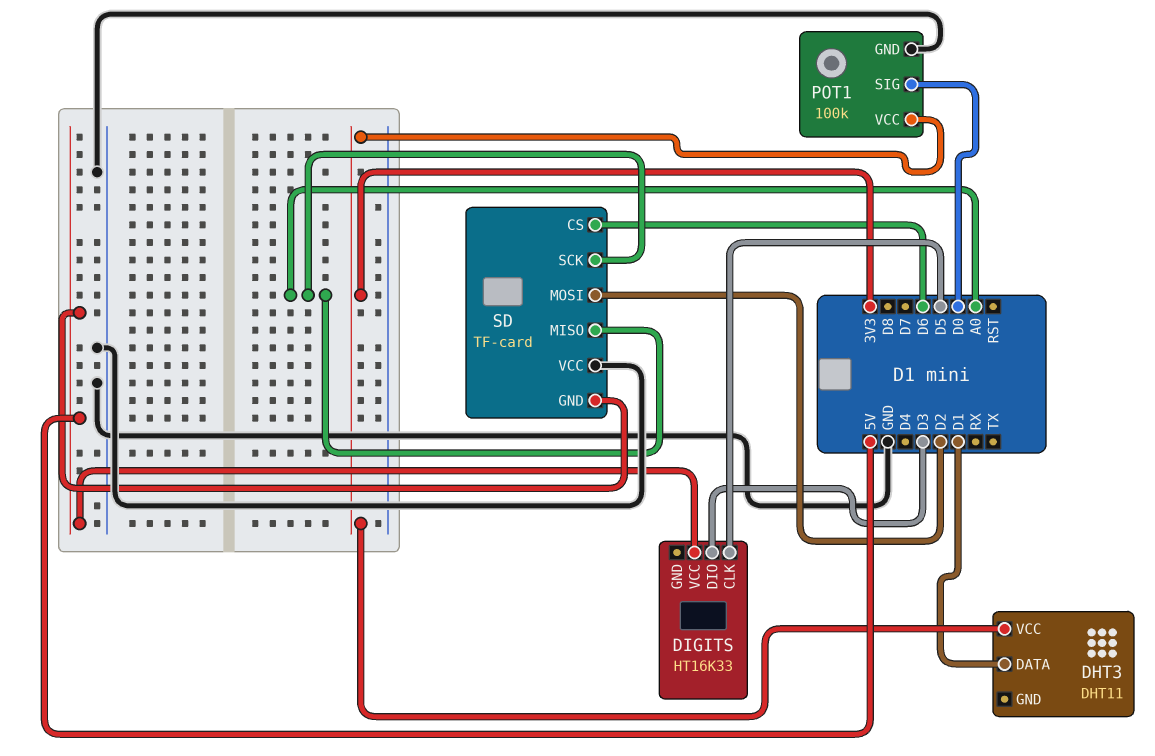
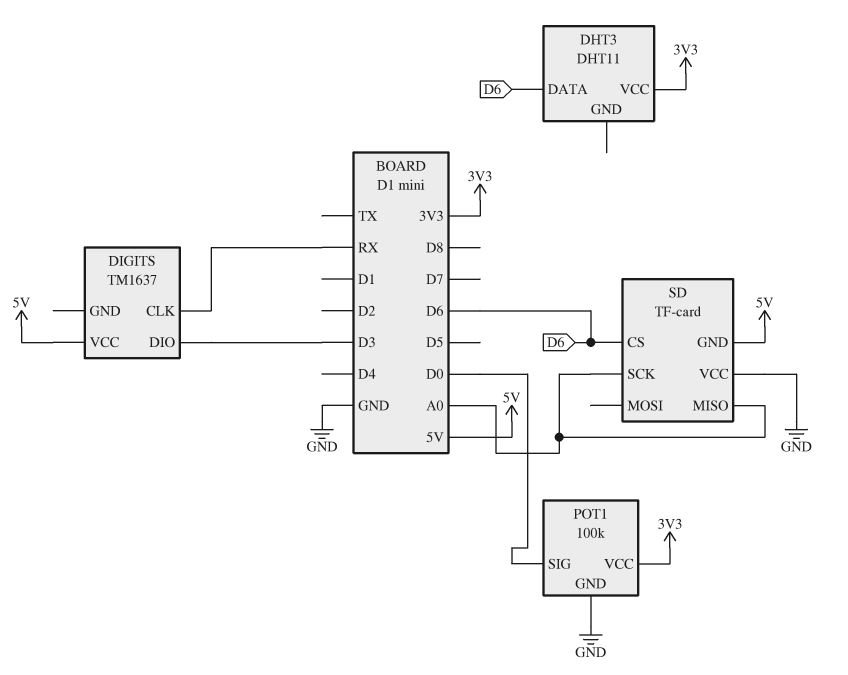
DHT3 pin DATA: D1 -> D6
DIGITS: HT16K33 -> TM1637
DIGITS pin CLK: D5 -> RX
SD pin MOSI: D2 -> none

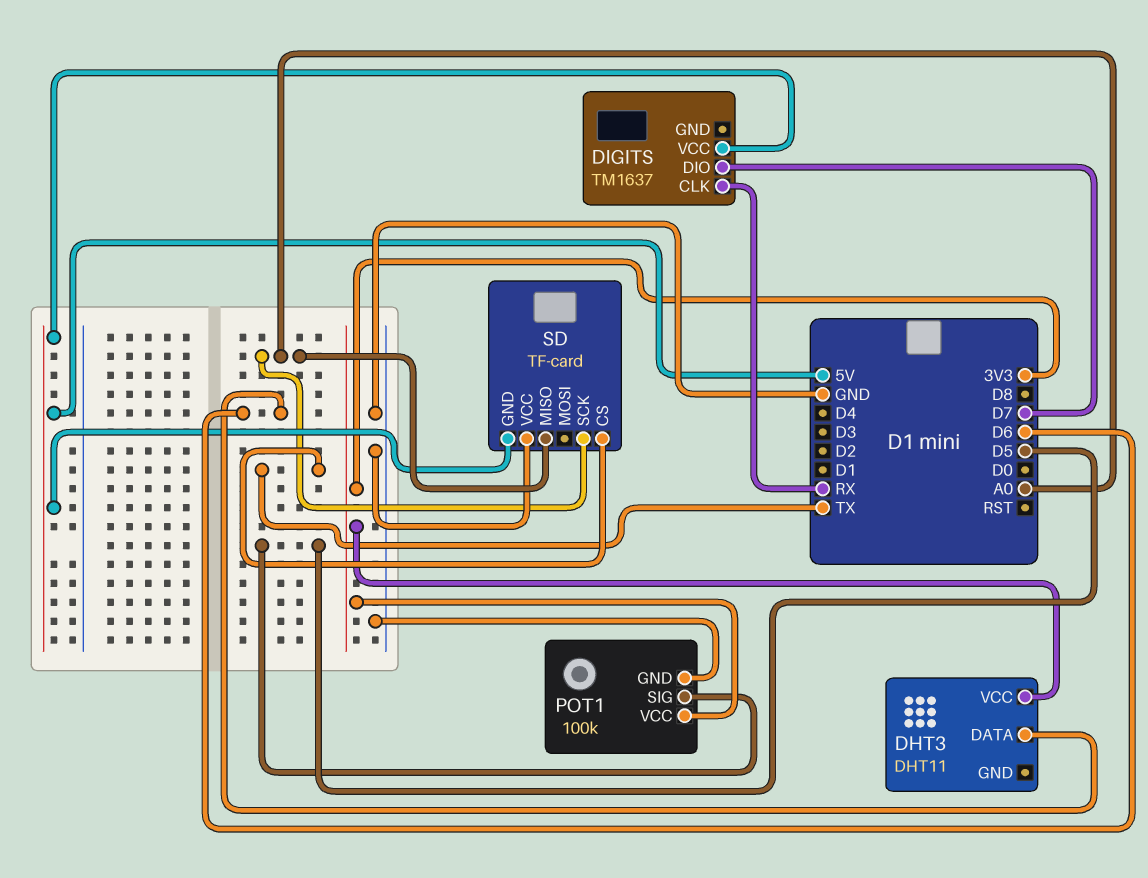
DIGITS pin DIO: D3 -> D7
POT1 pin SIG: D0 -> D5
SD pin CS: D6 -> TX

· · · · · · ·

■ Goal of the exercise ■
Output exactly the lines from the one that has "DIGITS pin CLK: D5 -> RX" through the end of the data. Do not include pictures.

■ Answer box ■
DIGITS pin CLK: D5 -> RX
SD pin MOSI: D2 -> none

DIGITS pin DIO: D3 -> D7
POT1 pin SIG: D0 -> D5
SD pin CS: D6 -> TX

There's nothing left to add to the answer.